DATA EXCERPTS Block Start
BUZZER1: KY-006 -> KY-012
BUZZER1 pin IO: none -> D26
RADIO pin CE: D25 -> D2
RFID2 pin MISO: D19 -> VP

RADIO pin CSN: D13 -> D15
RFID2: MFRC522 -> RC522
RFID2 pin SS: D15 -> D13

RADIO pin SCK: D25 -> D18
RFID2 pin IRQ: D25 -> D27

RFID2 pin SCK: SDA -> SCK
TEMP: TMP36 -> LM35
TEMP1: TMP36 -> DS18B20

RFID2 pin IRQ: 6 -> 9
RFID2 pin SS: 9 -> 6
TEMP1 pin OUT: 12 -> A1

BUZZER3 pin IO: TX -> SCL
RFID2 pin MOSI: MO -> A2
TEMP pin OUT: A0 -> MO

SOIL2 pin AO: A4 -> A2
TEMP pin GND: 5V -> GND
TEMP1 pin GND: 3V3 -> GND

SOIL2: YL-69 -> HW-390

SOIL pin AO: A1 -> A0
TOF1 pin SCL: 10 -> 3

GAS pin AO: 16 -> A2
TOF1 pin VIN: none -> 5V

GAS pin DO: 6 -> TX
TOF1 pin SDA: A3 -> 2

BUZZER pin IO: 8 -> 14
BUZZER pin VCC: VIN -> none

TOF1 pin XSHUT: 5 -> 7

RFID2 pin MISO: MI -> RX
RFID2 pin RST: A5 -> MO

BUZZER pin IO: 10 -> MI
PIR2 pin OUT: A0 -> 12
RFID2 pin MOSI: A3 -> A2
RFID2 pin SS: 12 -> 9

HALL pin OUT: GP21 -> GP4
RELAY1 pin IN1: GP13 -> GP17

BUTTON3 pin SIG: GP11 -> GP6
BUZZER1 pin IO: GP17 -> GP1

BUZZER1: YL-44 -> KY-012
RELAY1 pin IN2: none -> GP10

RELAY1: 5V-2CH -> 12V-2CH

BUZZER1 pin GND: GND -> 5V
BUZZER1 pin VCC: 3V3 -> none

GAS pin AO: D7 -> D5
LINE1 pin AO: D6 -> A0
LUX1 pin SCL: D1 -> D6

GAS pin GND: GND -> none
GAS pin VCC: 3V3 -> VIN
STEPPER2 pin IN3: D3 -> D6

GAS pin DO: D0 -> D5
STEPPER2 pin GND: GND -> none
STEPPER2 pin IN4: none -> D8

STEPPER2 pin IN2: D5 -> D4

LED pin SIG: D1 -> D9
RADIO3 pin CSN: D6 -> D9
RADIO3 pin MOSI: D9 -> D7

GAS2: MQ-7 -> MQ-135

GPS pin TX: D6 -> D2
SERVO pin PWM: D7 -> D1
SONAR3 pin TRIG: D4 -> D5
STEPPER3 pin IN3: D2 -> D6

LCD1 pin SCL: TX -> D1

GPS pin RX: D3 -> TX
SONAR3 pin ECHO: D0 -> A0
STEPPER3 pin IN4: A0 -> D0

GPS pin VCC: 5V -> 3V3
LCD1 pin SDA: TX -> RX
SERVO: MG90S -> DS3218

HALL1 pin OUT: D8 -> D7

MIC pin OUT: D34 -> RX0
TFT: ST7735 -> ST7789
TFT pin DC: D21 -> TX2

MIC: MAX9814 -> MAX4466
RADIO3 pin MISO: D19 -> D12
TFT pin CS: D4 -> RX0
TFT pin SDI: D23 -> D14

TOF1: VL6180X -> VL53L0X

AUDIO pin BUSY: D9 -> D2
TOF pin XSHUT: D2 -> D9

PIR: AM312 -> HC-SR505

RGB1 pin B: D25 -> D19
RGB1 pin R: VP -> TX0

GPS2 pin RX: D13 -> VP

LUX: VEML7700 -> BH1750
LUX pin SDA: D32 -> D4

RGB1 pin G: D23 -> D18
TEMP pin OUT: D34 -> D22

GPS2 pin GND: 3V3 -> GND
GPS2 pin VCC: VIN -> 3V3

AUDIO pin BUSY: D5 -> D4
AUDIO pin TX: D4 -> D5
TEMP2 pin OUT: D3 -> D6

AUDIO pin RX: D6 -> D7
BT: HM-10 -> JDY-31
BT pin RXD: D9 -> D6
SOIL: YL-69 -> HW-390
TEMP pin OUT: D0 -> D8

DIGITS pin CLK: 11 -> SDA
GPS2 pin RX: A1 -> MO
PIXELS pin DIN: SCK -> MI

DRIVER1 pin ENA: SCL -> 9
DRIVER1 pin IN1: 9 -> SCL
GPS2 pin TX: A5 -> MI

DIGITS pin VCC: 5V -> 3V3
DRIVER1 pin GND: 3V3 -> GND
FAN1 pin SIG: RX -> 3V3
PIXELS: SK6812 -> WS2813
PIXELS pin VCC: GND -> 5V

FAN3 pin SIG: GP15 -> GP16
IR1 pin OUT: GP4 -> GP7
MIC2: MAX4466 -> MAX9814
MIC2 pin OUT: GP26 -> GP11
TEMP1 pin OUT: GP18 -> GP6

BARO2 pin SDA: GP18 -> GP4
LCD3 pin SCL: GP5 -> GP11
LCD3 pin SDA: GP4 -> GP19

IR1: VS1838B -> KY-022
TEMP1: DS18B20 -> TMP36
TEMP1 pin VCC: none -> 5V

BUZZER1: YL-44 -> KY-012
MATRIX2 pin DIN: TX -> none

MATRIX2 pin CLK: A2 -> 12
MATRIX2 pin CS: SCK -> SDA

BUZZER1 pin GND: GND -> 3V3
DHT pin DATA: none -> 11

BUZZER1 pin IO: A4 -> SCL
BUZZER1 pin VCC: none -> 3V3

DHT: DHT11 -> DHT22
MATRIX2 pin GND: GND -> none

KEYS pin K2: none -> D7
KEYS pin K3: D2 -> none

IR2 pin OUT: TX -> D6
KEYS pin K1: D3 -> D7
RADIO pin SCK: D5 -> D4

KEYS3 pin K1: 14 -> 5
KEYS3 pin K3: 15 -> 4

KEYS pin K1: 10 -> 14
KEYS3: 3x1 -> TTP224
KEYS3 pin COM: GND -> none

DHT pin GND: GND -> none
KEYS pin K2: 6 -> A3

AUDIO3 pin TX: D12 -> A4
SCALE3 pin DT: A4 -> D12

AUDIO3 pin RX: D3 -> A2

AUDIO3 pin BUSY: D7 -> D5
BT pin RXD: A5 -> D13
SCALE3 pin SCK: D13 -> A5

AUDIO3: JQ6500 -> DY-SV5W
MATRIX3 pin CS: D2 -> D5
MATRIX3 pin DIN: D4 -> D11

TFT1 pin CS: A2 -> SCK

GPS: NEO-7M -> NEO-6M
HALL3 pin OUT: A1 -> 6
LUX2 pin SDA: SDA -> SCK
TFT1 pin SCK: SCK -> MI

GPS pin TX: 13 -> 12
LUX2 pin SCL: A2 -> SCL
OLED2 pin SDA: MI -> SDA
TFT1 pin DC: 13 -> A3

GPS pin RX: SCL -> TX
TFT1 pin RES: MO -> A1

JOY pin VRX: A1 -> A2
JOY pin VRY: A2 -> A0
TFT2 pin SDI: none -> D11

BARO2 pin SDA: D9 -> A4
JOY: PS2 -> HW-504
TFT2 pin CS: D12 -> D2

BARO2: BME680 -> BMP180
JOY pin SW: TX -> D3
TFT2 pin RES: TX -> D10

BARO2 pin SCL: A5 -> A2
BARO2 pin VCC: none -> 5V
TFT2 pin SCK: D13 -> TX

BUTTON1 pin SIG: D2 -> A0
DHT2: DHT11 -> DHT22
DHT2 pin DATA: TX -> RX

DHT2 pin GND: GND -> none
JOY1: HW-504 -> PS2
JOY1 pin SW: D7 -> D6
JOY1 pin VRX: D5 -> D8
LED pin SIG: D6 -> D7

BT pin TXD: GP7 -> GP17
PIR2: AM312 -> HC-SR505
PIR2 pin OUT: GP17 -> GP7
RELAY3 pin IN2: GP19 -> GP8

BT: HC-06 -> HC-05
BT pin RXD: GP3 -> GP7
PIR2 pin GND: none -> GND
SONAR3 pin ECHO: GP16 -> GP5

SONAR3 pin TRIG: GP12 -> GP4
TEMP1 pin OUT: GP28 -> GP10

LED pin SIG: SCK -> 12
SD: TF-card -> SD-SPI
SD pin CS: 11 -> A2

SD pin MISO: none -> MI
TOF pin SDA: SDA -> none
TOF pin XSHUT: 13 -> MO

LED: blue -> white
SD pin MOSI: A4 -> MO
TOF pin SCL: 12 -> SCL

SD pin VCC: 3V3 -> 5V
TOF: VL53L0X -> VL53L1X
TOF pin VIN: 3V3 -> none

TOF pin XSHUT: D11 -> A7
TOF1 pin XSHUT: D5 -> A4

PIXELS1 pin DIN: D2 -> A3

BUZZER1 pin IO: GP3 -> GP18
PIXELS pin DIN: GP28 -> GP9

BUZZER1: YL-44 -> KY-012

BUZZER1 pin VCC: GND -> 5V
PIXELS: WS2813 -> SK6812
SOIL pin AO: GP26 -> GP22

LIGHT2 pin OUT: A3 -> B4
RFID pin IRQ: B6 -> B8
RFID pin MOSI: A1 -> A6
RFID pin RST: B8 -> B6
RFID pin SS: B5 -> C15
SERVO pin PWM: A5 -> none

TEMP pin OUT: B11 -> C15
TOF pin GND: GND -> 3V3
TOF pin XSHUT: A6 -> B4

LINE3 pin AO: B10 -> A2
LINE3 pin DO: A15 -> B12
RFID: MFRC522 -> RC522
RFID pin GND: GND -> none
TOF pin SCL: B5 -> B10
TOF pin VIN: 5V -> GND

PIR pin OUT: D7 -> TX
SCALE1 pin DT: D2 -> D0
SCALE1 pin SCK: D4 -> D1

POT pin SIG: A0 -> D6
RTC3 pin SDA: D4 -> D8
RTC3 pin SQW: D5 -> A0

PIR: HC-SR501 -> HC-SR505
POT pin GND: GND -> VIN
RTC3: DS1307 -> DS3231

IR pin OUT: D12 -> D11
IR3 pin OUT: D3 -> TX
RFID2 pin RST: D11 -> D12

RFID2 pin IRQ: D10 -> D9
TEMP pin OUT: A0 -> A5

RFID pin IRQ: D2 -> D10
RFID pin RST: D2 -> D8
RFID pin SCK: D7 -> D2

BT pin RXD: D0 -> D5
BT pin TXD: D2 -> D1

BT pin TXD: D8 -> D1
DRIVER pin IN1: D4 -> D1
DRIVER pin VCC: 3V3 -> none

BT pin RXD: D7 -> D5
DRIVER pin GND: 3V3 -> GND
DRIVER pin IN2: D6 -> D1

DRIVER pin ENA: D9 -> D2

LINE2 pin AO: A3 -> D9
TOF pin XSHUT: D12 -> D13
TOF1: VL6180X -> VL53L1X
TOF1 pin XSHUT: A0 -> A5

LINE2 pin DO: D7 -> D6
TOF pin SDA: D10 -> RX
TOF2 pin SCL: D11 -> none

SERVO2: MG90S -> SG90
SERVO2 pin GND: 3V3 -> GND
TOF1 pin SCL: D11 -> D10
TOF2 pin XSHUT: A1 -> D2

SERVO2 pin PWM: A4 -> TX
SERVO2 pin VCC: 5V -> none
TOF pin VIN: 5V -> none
DATA EXCERPTS Block End
## WORK TO COMPLETE
Among the entries above, copy exactly only the lines starting with the one containing "SERVO pin PWM: D7 -> D1" and going through the one containing "TEMP pin OUT: D0 -> D8", both ends included.

## ANSWER TO THIS EXERCISE
SERVO pin PWM: D7 -> D1
SONAR3 pin TRIG: D4 -> D5
STEPPER3 pin IN3: D2 -> D6

LCD1 pin SCL: TX -> D1

GPS pin RX: D3 -> TX
SONAR3 pin ECHO: D0 -> A0
STEPPER3 pin IN4: A0 -> D0

GPS pin VCC: 5V -> 3V3
LCD1 pin SDA: TX -> RX
SERVO: MG90S -> DS3218

HALL1 pin OUT: D8 -> D7

MIC pin OUT: D34 -> RX0
TFT: ST7735 -> ST7789
TFT pin DC: D21 -> TX2

MIC: MAX9814 -> MAX4466
RADIO3 pin MISO: D19 -> D12
TFT pin CS: D4 -> RX0
TFT pin SDI: D23 -> D14

TOF1: VL6180X -> VL53L0X

AUDIO pin BUSY: D9 -> D2
TOF pin XSHUT: D2 -> D9

PIR: AM312 -> HC-SR505

RGB1 pin B: D25 -> D19
RGB1 pin R: VP -> TX0

GPS2 pin RX: D13 -> VP

LUX: VEML7700 -> BH1750
LUX pin SDA: D32 -> D4

RGB1 pin G: D23 -> D18
TEMP pin OUT: D34 -> D22

GPS2 pin GND: 3V3 -> GND
GPS2 pin VCC: VIN -> 3V3

AUDIO pin BUSY: D5 -> D4
AUDIO pin TX: D4 -> D5
TEMP2 pin OUT: D3 -> D6

AUDIO pin RX: D6 -> D7
BT: HM-10 -> JDY-31
BT pin RXD: D9 -> D6
SOIL: YL-69 -> HW-390
TEMP pin OUT: D0 -> D8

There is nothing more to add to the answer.